Exercise requirements |
Each entry that follows is to be copied exactly, minus any pictures.

[Data shown Boundary: Start]

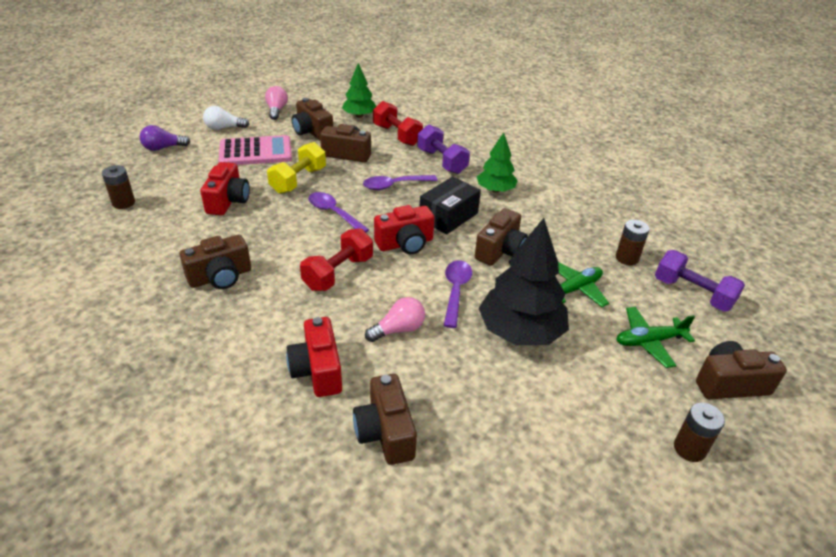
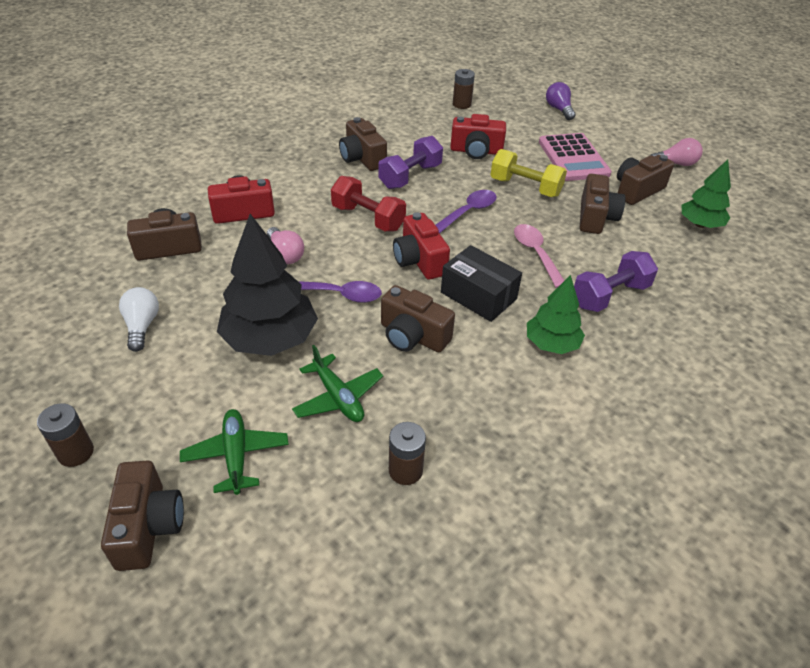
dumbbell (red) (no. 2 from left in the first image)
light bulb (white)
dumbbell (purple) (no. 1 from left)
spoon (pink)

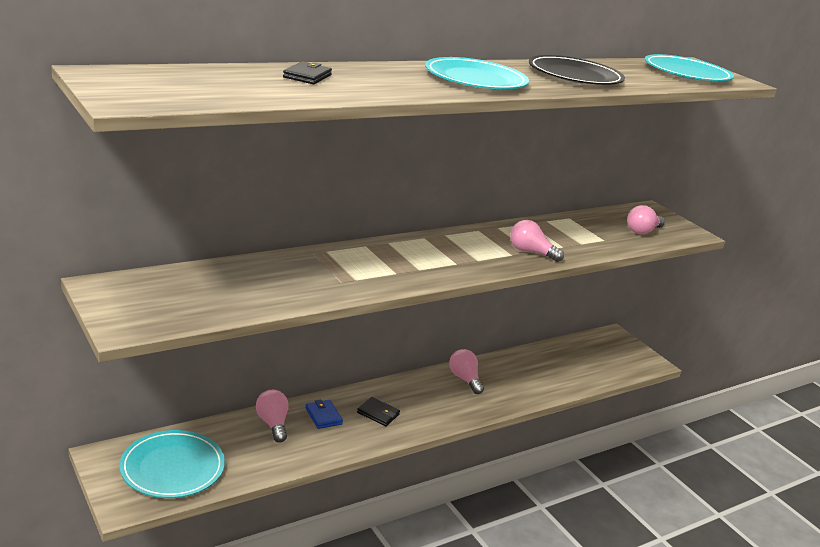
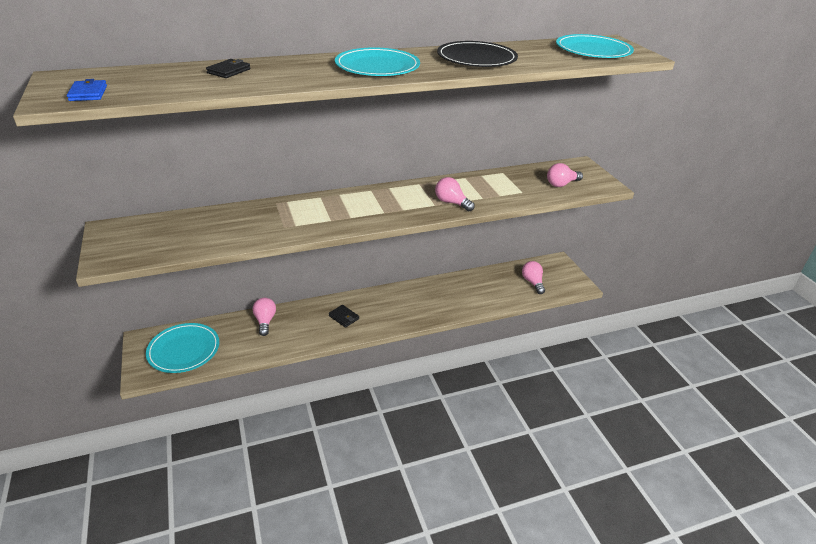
wallet (blue)
light bulb (pink) (no. 3 from left)

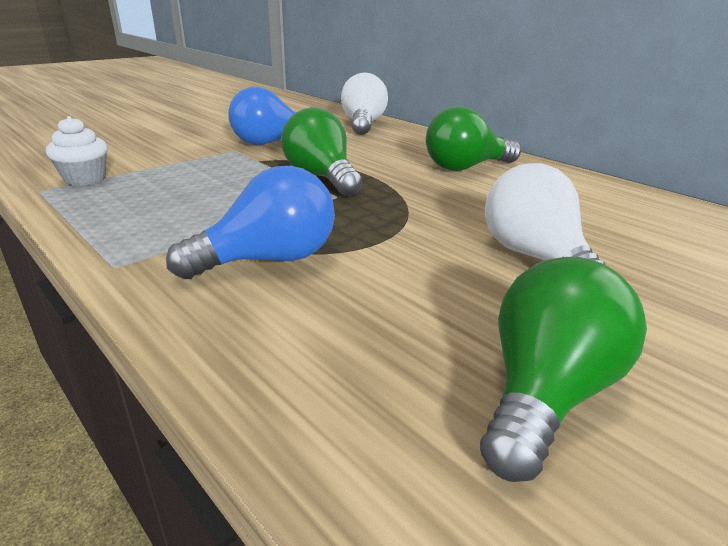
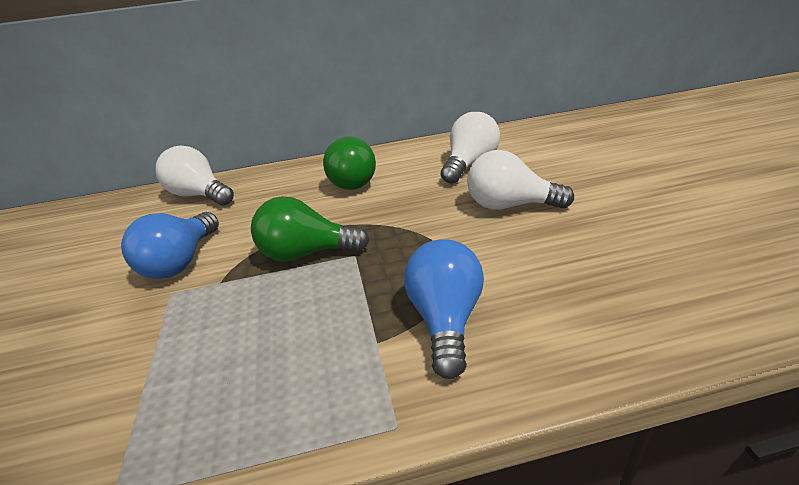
cupcake (white)
light bulb (green) (no. 3 from left in the first image)
light bulb (white) (no. 2 from left)

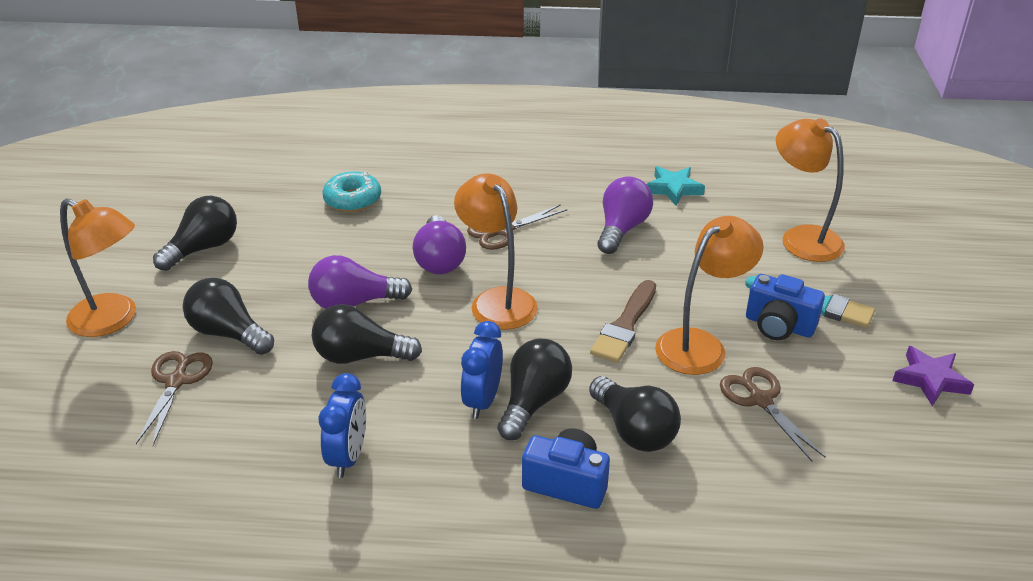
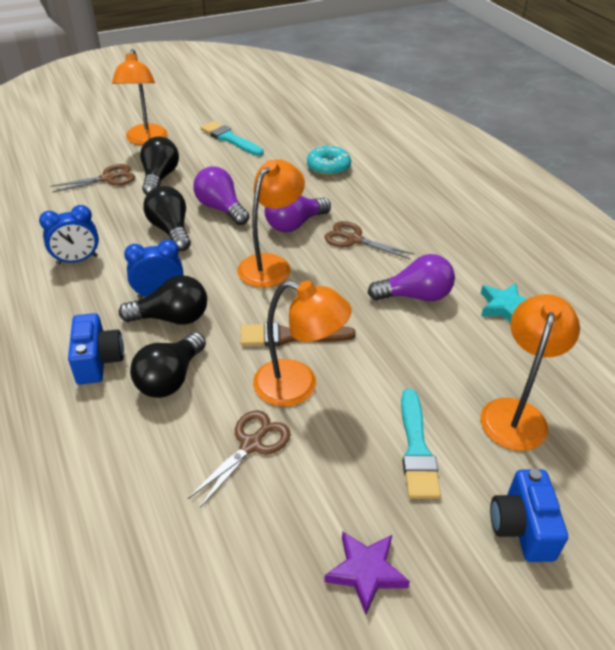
camera (blue) (no. 2 from left)
brush (turquoise) (no. 1 from left)

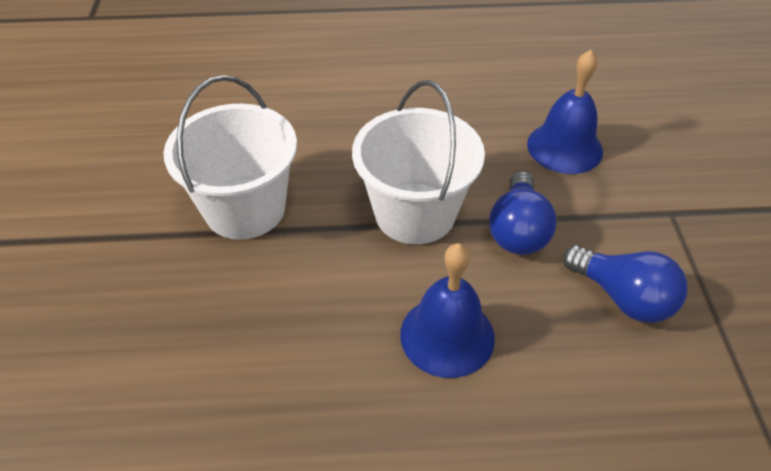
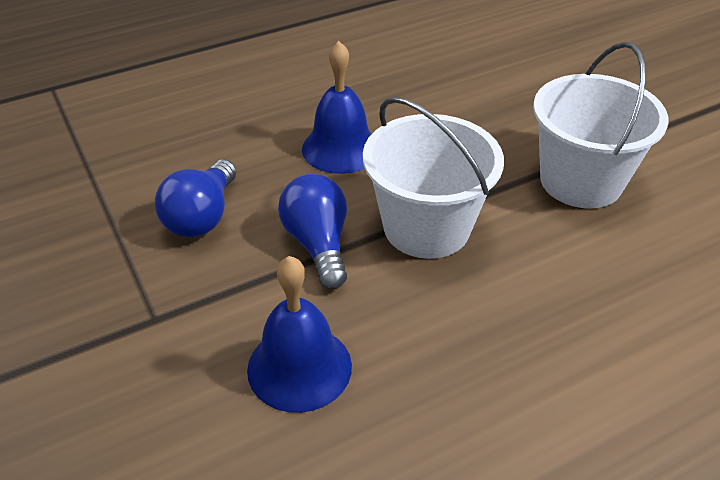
light bulb (blue) (no. 1 from left)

[Data shown Boundary: End]

Exercise answer |
dumbbell (red) (no. 2 from left in the first image)
light bulb (white)
dumbbell (purple) (no. 1 from left)
spoon (pink)

wallet (blue)
light bulb (pink) (no. 3 from left)

cupcake (white)
light bulb (green) (no. 3 from left in the first image)
light bulb (white) (no. 2 from left)

camera (blue) (no. 2 from left)
brush (turquoise) (no. 1 from left)

light bulb (blue) (no. 1 from left)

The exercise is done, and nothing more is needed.